- Opening Delimiter -
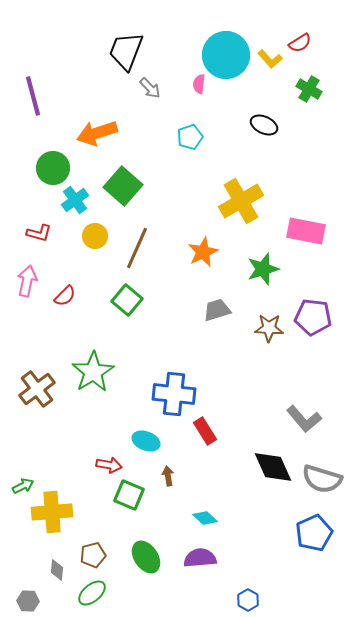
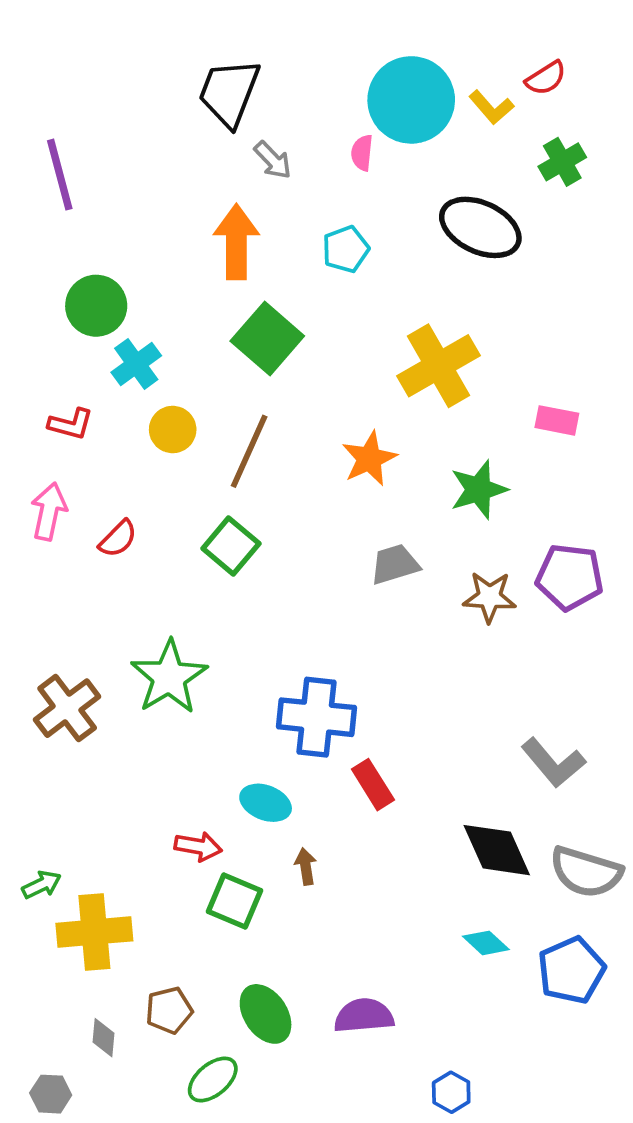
green cross: (309, 89) -> (562, 162), turned 30
black ellipse: (264, 125) -> (480, 227), size x1.6
orange arrow: (97, 133) -> (236, 242), moved, turned 108
green square: (123, 186) -> (267, 338), moved
pink rectangle: (306, 231) -> (557, 420), size x0.6
cyan diamond: (205, 518) -> (486, 943), moved
green ellipse: (92, 593) -> (213, 1079), moved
- Closing Delimiter -
Prompt:
The span to give again runs from the line with "green square: (123, 186) -> (267, 338), moved" through the last line of the records above; reproduce it exactly and nothing more.

Solution for this exercise:
green square: (123, 186) -> (267, 338), moved
pink rectangle: (306, 231) -> (557, 420), size x0.6
cyan diamond: (205, 518) -> (486, 943), moved
green ellipse: (92, 593) -> (213, 1079), moved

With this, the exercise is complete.